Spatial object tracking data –
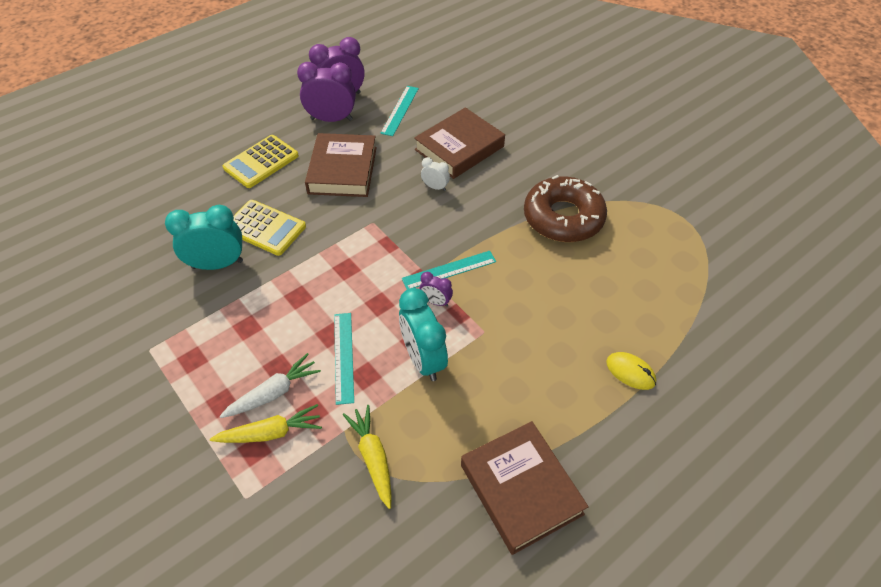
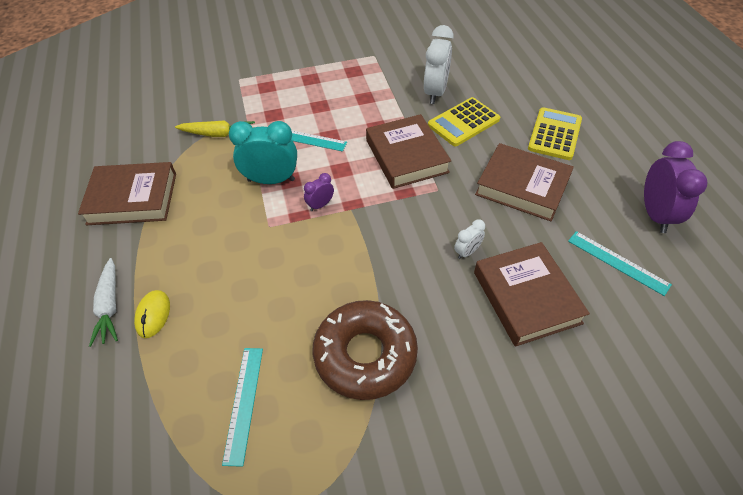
camera: 115 degrees right, 0 degrees up
(217, 264) = (435, 92): turquoise clock -> white clock
(261, 162) = (554, 134): yellow calculator -> yellow calculator turned 45 degrees clockwise
(270, 433) = (272, 95): yellow carrot -> none
(273, 393) = (301, 101): white carrot -> white carrot (109, 306)
(331, 119) = (613, 197): purple clock -> none
(336, 257) = (406, 156): none -> brown book
(449, 270) = (349, 225): turquoise ruler -> turquoise ruler (243, 403)
(630, 372) = (153, 315): yellow mouse -> yellow mouse turned 60 degrees counterclockwise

Task goal – Number of lines above containing "degrees": state it and nothing else.

Task response – 3